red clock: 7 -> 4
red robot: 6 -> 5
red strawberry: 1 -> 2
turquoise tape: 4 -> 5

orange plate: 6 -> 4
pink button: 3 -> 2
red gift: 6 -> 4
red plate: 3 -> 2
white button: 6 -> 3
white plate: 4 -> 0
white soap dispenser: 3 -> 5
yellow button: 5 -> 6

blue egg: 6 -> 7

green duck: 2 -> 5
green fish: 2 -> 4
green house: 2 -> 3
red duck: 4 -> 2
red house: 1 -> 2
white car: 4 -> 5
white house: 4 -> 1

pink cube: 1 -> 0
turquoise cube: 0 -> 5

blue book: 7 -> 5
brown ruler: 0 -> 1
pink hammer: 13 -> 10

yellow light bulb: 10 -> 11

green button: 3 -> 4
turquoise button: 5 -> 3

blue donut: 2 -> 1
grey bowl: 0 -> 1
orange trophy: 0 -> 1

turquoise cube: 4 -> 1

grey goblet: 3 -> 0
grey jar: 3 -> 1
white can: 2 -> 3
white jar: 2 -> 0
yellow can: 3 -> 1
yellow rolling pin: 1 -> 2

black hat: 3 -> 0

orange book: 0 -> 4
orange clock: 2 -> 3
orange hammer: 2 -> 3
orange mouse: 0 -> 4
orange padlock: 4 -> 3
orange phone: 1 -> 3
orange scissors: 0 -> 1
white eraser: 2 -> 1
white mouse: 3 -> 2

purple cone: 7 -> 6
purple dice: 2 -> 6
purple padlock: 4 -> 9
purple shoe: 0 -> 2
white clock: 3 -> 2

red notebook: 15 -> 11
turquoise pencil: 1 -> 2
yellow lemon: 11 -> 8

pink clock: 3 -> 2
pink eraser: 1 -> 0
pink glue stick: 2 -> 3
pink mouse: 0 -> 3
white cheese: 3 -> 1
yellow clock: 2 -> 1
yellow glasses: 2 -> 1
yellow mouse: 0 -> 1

——

* [Your goal]
In the material above, locate the line containing "pink cube: 1 -> 0" and the line containing "orange mouse: 0 -> 4". Transcribe exactly those two lines and every line between them, and nothing more.

* [Exercise solution]
pink cube: 1 -> 0
turquoise cube: 0 -> 5

blue book: 7 -> 5
brown ruler: 0 -> 1
pink hammer: 13 -> 10

yellow light bulb: 10 -> 11

green button: 3 -> 4
turquoise button: 5 -> 3

blue donut: 2 -> 1
grey bowl: 0 -> 1
orange trophy: 0 -> 1

turquoise cube: 4 -> 1

grey goblet: 3 -> 0
grey jar: 3 -> 1
white can: 2 -> 3
white jar: 2 -> 0
yellow can: 3 -> 1
yellow rolling pin: 1 -> 2

black hat: 3 -> 0

orange book: 0 -> 4
orange clock: 2 -> 3
orange hammer: 2 -> 3
orange mouse: 0 -> 4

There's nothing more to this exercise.